:: Exercise inputs

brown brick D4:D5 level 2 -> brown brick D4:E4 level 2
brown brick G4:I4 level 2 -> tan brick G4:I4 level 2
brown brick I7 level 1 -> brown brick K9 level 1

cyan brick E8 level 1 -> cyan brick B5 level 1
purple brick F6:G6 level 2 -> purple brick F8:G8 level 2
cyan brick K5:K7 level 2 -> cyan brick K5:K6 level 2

::::
:: Exercise inputs

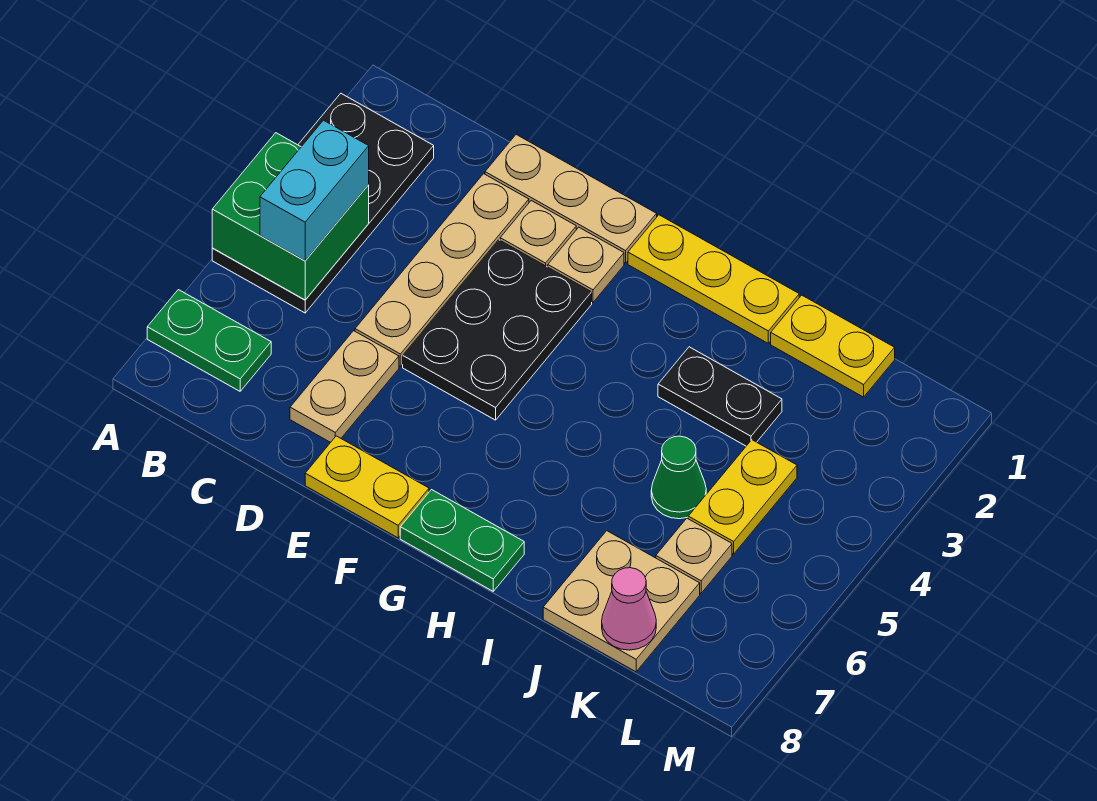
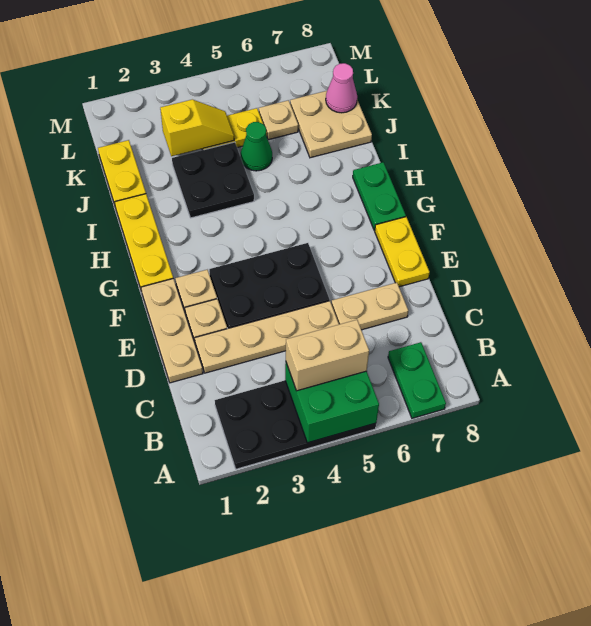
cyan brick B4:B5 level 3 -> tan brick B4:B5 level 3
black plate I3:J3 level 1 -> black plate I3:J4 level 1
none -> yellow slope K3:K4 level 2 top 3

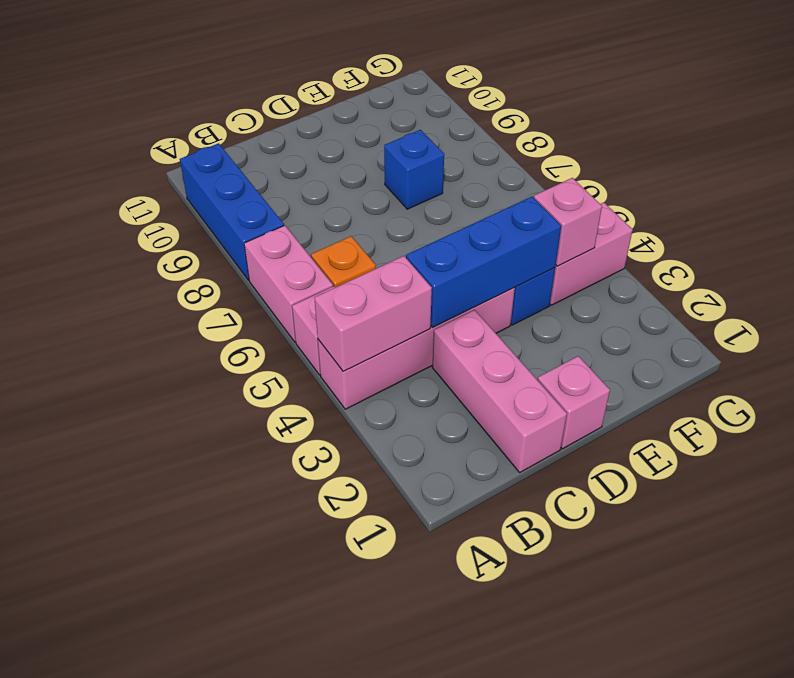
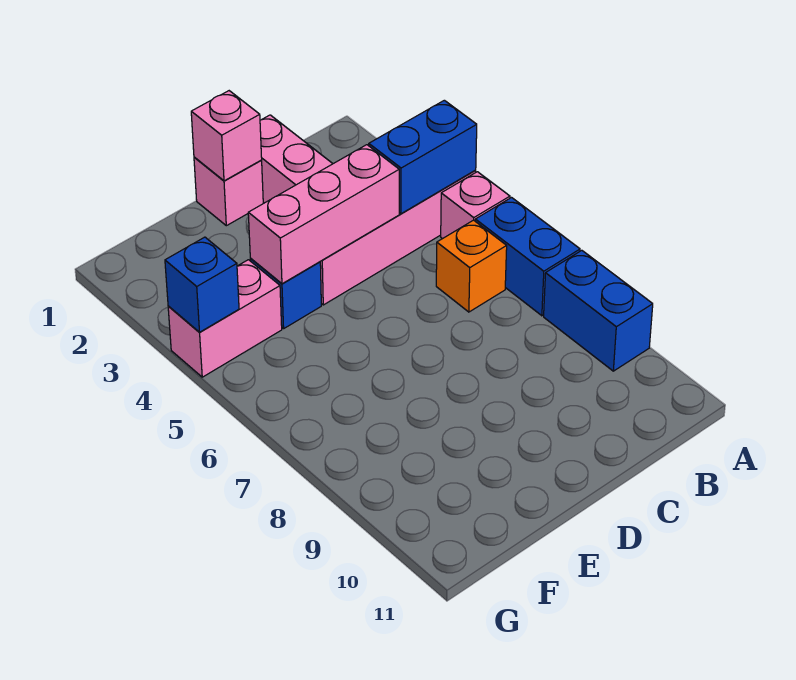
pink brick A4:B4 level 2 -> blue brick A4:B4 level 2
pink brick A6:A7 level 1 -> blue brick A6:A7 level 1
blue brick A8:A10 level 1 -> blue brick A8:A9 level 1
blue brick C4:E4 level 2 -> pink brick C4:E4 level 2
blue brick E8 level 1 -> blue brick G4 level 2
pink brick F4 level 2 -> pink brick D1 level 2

::::

Goal of the exercise: In the listing above, start at the line with "brown brick D4:D5", go on through the line with "purple brick F6:G6", and copy each of those lines exactly; leave out all the rest.

Answer to the problem:
brown brick D4:D5 level 2 -> brown brick D4:E4 level 2
brown brick G4:I4 level 2 -> tan brick G4:I4 level 2
brown brick I7 level 1 -> brown brick K9 level 1

cyan brick E8 level 1 -> cyan brick B5 level 1
purple brick F6:G6 level 2 -> purple brick F8:G8 level 2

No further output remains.